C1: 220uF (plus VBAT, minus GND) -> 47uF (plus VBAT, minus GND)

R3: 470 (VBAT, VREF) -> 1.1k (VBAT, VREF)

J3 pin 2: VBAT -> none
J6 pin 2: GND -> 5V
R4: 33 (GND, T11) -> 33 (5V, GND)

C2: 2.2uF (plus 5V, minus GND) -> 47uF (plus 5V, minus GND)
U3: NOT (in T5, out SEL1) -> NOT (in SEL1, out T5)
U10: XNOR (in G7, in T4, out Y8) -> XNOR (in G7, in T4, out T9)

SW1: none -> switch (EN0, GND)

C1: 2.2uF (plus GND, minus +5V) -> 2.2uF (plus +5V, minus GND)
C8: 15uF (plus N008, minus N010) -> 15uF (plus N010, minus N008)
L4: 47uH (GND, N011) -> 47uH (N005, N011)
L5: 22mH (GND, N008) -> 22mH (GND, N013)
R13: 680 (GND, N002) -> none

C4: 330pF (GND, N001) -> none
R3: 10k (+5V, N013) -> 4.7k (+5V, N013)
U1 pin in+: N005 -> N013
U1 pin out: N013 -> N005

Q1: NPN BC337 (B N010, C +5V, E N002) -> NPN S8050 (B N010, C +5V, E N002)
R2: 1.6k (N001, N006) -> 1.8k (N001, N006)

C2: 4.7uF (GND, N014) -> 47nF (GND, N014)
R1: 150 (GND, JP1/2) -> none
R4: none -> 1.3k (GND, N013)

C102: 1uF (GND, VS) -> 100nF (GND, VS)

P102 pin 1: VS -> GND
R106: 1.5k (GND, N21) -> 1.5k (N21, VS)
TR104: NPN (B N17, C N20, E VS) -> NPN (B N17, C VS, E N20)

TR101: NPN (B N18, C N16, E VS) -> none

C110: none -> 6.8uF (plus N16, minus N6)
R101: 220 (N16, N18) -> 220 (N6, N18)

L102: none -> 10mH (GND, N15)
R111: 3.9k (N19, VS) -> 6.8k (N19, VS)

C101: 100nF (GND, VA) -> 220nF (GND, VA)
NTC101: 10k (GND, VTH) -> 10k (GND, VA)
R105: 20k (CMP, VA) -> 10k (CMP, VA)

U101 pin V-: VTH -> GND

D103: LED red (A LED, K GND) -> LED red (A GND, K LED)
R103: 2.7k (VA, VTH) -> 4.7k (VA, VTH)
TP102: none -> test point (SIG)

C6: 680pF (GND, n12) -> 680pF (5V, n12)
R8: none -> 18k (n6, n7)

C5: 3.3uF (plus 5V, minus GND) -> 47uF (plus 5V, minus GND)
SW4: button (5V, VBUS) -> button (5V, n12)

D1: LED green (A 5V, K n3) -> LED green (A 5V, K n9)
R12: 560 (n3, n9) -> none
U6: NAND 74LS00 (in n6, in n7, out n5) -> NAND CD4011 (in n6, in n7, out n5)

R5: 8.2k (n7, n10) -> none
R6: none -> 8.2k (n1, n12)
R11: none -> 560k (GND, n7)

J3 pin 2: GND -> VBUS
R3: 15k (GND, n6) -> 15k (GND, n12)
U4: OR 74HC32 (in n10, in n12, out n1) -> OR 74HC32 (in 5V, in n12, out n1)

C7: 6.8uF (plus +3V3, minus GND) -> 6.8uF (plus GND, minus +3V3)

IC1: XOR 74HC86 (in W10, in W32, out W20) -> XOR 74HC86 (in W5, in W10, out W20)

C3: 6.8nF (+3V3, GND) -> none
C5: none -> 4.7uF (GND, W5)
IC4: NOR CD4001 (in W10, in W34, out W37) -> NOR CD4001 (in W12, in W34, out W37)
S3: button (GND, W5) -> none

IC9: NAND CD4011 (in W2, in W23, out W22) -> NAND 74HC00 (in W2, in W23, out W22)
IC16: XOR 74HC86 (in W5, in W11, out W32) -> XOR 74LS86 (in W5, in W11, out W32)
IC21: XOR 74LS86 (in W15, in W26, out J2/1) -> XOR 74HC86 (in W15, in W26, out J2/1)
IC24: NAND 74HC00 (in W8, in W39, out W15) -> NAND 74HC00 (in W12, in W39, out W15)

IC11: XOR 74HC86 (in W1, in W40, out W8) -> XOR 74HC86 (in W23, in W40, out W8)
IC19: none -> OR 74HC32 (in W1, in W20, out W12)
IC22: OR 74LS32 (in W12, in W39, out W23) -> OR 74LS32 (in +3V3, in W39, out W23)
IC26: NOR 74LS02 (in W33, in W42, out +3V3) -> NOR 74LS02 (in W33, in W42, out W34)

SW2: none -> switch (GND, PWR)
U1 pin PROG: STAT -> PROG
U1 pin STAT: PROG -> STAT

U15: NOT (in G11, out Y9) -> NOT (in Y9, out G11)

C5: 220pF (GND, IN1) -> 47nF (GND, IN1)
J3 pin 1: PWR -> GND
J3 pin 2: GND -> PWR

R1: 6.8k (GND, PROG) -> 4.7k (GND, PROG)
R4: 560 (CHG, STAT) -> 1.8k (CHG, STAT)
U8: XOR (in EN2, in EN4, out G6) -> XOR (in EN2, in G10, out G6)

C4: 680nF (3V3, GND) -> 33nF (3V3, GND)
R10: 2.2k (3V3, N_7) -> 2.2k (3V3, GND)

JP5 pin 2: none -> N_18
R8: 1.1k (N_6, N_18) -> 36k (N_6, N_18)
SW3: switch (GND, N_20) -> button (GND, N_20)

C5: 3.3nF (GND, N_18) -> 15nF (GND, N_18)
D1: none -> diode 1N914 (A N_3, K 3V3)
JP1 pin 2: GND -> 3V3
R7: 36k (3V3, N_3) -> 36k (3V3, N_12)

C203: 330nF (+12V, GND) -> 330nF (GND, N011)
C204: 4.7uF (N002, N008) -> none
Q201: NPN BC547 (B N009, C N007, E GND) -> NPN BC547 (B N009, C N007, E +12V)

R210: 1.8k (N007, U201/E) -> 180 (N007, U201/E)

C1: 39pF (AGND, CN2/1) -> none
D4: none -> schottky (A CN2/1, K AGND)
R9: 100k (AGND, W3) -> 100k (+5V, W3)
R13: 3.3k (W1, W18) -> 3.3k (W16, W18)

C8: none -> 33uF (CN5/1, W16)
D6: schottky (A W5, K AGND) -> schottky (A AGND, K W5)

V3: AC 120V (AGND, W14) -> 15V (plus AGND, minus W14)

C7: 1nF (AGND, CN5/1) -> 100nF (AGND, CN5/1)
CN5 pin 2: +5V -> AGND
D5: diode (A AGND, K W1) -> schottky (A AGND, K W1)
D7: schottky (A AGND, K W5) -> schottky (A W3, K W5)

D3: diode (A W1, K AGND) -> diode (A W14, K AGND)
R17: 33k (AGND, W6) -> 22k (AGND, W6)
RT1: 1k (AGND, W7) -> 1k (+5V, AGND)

> _WORK TO COMPLETE_
What is needed is an exact copy of the lines above, from the one containing "SW1: none -> switch (EN0, GND)" through the one containing "C4: 330pF (GND, N001) -> none", with nothing added.

> _ANSWER FOR THIS EXERCISE_
SW1: none -> switch (EN0, GND)

C1: 2.2uF (plus GND, minus +5V) -> 2.2uF (plus +5V, minus GND)
C8: 15uF (plus N008, minus N010) -> 15uF (plus N010, minus N008)
L4: 47uH (GND, N011) -> 47uH (N005, N011)
L5: 22mH (GND, N008) -> 22mH (GND, N013)
R13: 680 (GND, N002) -> none

C4: 330pF (GND, N001) -> none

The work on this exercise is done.